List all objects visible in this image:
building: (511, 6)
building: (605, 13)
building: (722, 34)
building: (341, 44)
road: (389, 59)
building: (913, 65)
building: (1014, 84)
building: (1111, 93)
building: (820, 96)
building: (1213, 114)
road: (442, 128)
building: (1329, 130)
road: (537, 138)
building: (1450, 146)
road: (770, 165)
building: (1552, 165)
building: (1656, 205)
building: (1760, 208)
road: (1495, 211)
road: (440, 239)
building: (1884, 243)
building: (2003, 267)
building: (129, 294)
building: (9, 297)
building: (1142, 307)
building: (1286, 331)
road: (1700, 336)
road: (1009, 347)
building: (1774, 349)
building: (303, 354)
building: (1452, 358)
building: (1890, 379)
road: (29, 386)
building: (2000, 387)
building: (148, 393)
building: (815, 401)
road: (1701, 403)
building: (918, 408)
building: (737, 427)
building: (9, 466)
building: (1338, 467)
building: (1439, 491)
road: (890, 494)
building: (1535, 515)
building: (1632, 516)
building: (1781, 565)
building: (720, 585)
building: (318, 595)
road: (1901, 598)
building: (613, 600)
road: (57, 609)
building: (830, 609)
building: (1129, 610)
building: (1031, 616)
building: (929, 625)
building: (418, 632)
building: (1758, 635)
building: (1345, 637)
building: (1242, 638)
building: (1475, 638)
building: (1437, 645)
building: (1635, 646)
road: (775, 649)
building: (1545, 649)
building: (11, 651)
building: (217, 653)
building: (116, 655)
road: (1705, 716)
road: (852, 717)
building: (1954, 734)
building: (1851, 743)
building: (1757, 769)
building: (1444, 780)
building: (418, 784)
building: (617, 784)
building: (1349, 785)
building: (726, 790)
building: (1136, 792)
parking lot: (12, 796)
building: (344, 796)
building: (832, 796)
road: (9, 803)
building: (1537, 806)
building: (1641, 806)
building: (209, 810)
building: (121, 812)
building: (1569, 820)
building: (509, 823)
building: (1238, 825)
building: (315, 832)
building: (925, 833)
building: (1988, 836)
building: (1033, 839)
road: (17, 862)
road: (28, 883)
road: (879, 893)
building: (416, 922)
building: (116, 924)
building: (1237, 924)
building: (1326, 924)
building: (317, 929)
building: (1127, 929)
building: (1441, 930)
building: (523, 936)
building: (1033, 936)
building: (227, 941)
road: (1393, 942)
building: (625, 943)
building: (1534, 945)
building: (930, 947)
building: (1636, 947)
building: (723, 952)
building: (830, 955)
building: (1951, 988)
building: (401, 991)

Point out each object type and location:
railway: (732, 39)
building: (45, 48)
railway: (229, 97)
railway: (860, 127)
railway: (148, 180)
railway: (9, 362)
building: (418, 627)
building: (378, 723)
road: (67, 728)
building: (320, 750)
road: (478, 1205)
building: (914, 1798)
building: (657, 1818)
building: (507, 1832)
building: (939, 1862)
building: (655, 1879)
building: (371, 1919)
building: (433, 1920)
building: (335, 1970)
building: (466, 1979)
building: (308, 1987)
☆ ☆ ☆ ☆ ☆ ☆ ☆
Please retype all of the records above exactly as they are.

List all objects visible in this image:
building: (511, 6)
building: (605, 13)
building: (722, 34)
building: (341, 44)
road: (389, 59)
building: (913, 65)
building: (1014, 84)
building: (1111, 93)
building: (820, 96)
building: (1213, 114)
road: (442, 128)
building: (1329, 130)
road: (537, 138)
building: (1450, 146)
road: (770, 165)
building: (1552, 165)
building: (1656, 205)
building: (1760, 208)
road: (1495, 211)
road: (440, 239)
building: (1884, 243)
building: (2003, 267)
building: (129, 294)
building: (9, 297)
building: (1142, 307)
building: (1286, 331)
road: (1700, 336)
road: (1009, 347)
building: (1774, 349)
building: (303, 354)
building: (1452, 358)
building: (1890, 379)
road: (29, 386)
building: (2000, 387)
building: (148, 393)
building: (815, 401)
road: (1701, 403)
building: (918, 408)
building: (737, 427)
building: (9, 466)
building: (1338, 467)
building: (1439, 491)
road: (890, 494)
building: (1535, 515)
building: (1632, 516)
building: (1781, 565)
building: (720, 585)
building: (318, 595)
road: (1901, 598)
building: (613, 600)
road: (57, 609)
building: (830, 609)
building: (1129, 610)
building: (1031, 616)
building: (929, 625)
building: (418, 632)
building: (1758, 635)
building: (1345, 637)
building: (1242, 638)
building: (1475, 638)
building: (1437, 645)
building: (1635, 646)
road: (775, 649)
building: (1545, 649)
building: (11, 651)
building: (217, 653)
building: (116, 655)
road: (1705, 716)
road: (852, 717)
building: (1954, 734)
building: (1851, 743)
building: (1757, 769)
building: (1444, 780)
building: (418, 784)
building: (617, 784)
building: (1349, 785)
building: (726, 790)
building: (1136, 792)
parking lot: (12, 796)
building: (344, 796)
building: (832, 796)
road: (9, 803)
building: (1537, 806)
building: (1641, 806)
building: (209, 810)
building: (121, 812)
building: (1569, 820)
building: (509, 823)
building: (1238, 825)
building: (315, 832)
building: (925, 833)
building: (1988, 836)
building: (1033, 839)
road: (17, 862)
road: (28, 883)
road: (879, 893)
building: (416, 922)
building: (116, 924)
building: (1237, 924)
building: (1326, 924)
building: (317, 929)
building: (1127, 929)
building: (1441, 930)
building: (523, 936)
building: (1033, 936)
building: (227, 941)
road: (1393, 942)
building: (625, 943)
building: (1534, 945)
building: (930, 947)
building: (1636, 947)
building: (723, 952)
building: (830, 955)
building: (1951, 988)
building: (401, 991)

Point out each object type and location:
railway: (732, 39)
building: (45, 48)
railway: (229, 97)
railway: (860, 127)
railway: (148, 180)
railway: (9, 362)
building: (418, 627)
building: (378, 723)
road: (67, 728)
building: (320, 750)
road: (478, 1205)
building: (914, 1798)
building: (657, 1818)
building: (507, 1832)
building: (939, 1862)
building: (655, 1879)
building: (371, 1919)
building: (433, 1920)
building: (335, 1970)
building: (466, 1979)
building: (308, 1987)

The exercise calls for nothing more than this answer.